» WHAT YOU SHOULD DO:
Rewrite the lines as a numbered list, starting with the line containing "You are a GUI" and continuing through the line containing "pyautogui.click(x=244, y=225)", with blank lines left out.

(Dataset excerpt)
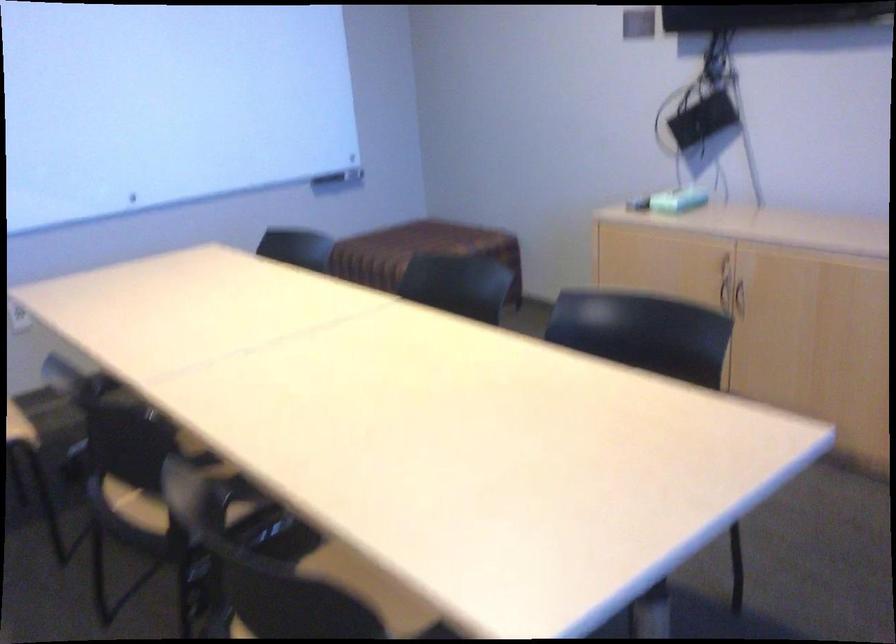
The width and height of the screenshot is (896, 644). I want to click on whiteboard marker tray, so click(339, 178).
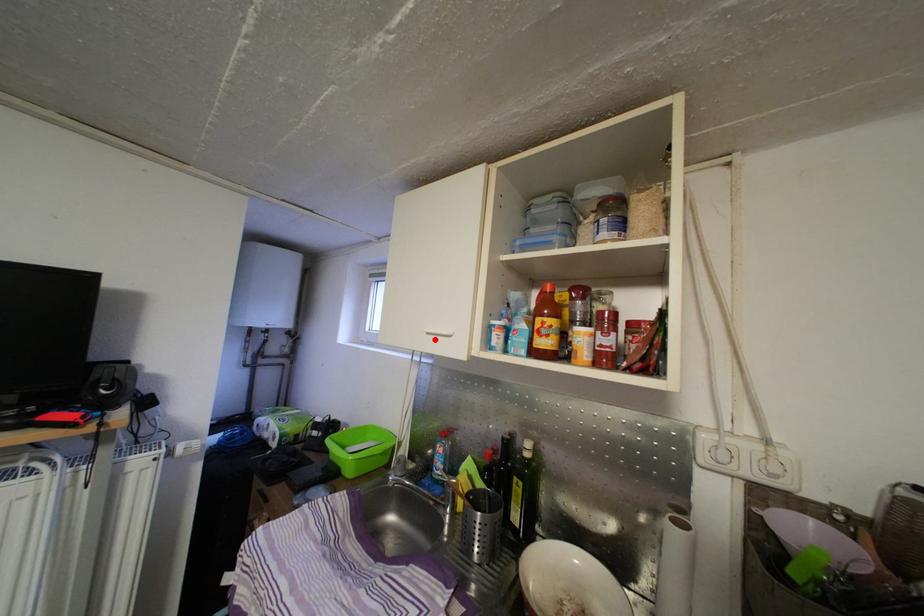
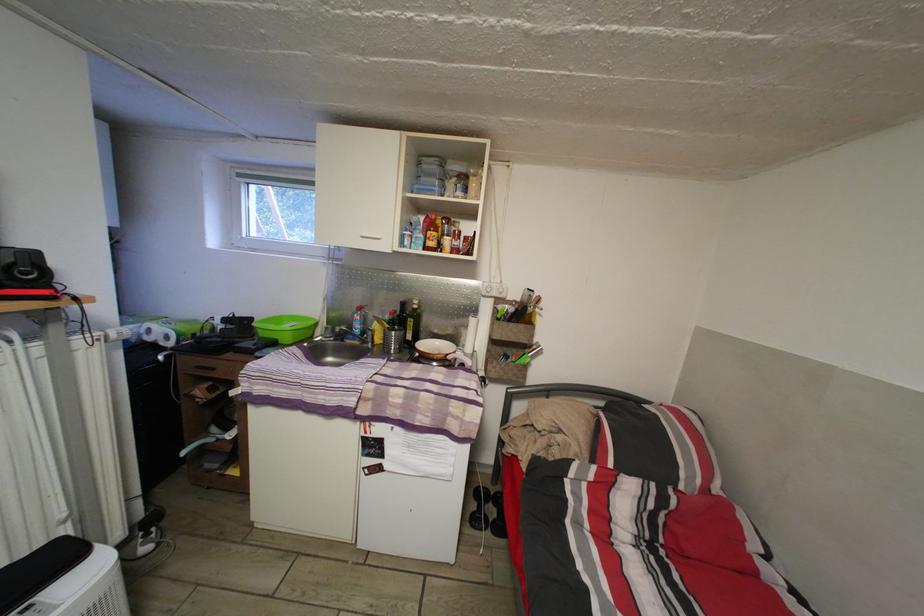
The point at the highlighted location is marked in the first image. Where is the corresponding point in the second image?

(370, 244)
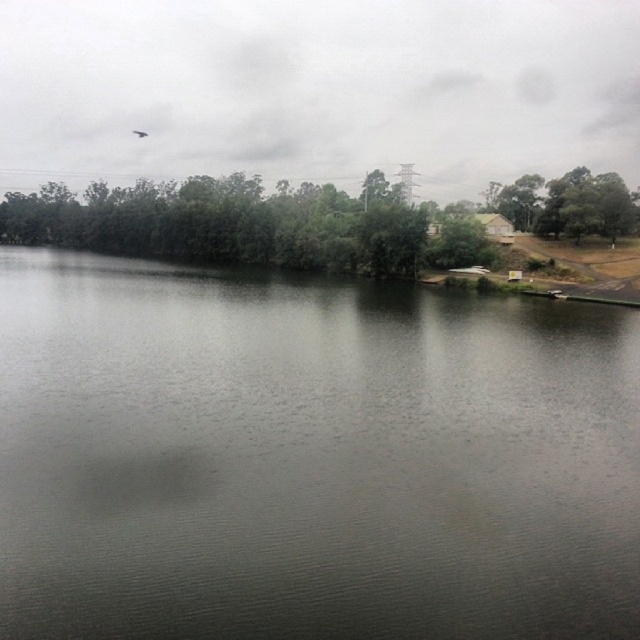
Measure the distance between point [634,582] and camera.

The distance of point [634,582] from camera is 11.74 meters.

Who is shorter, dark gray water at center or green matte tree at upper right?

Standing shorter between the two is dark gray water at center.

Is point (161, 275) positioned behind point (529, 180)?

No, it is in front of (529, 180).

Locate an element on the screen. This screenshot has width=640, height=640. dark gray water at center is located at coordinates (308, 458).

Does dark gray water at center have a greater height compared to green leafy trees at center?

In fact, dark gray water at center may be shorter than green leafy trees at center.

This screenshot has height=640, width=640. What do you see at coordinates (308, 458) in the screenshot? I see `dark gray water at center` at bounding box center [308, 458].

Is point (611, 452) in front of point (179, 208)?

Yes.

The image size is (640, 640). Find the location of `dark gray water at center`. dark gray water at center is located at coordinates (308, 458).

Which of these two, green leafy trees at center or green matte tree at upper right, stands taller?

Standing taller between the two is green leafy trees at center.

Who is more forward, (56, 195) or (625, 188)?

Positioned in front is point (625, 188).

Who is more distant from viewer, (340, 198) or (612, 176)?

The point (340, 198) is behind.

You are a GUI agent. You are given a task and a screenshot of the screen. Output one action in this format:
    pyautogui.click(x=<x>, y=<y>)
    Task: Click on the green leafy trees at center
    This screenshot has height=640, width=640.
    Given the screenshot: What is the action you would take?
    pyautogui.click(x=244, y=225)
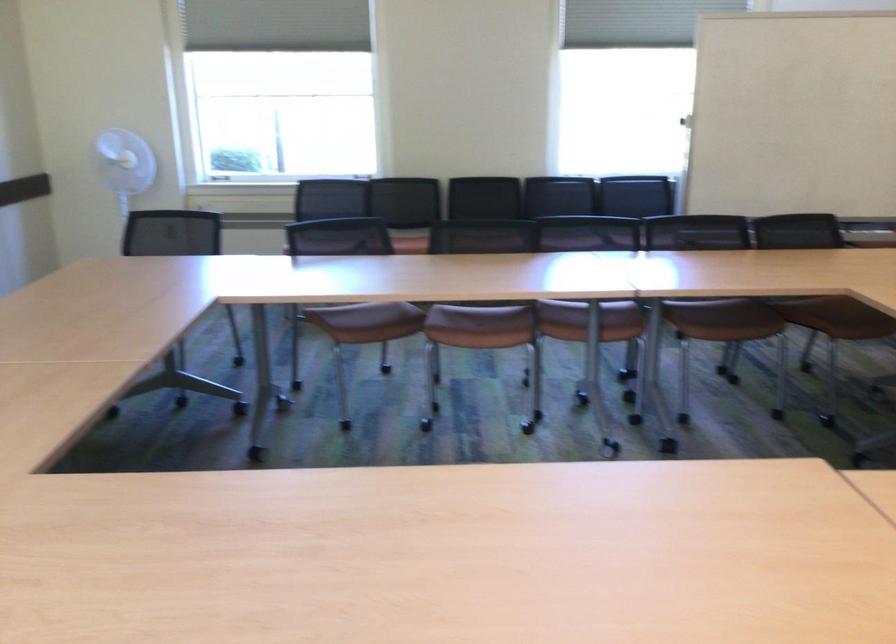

==

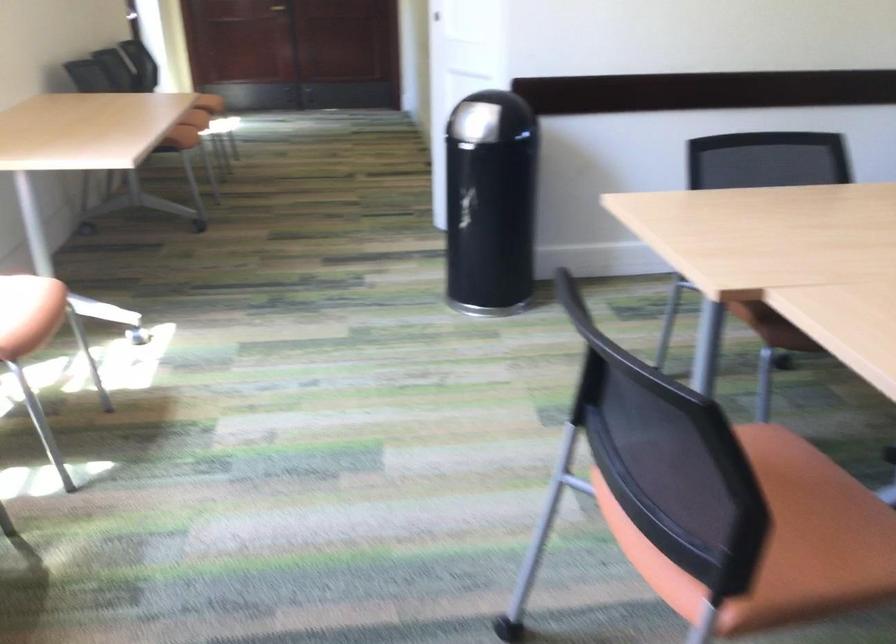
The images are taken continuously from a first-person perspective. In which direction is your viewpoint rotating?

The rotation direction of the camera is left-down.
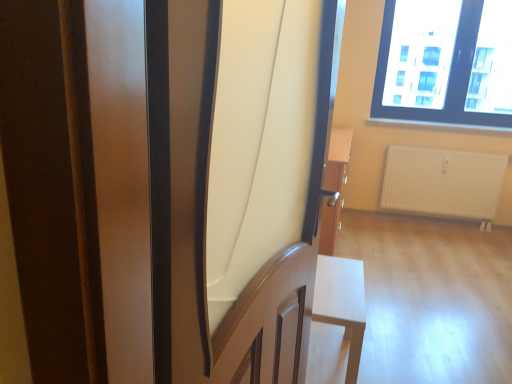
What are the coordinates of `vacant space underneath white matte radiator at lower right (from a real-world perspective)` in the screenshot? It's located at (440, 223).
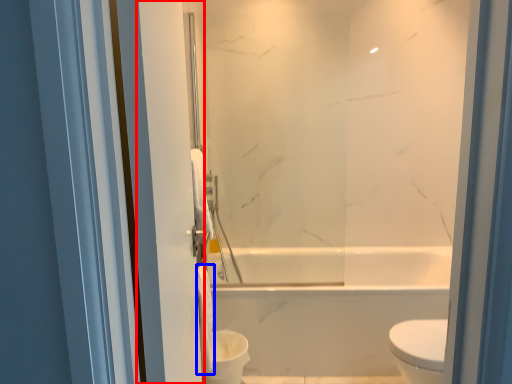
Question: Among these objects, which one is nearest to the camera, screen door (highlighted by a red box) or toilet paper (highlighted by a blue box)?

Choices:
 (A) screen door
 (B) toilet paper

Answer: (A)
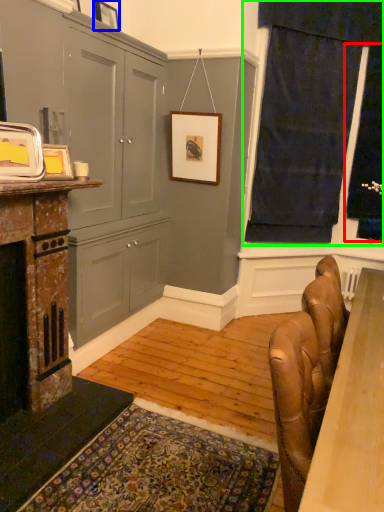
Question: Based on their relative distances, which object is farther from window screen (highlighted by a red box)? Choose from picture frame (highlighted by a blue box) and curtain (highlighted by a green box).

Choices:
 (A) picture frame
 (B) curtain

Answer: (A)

» EXERCISE SOLUTION:
1. You are a GUI agent. You are given a task and a screenshot of the screen. Output one action in this format:
2.     pyautogui.click(x=<x>, y=<y>)
3.     Task: Click on the green leafy trees at center
4.     This screenshot has height=640, width=640.
5.     Given the screenshot: What is the action you would take?
6.     pyautogui.click(x=244, y=225)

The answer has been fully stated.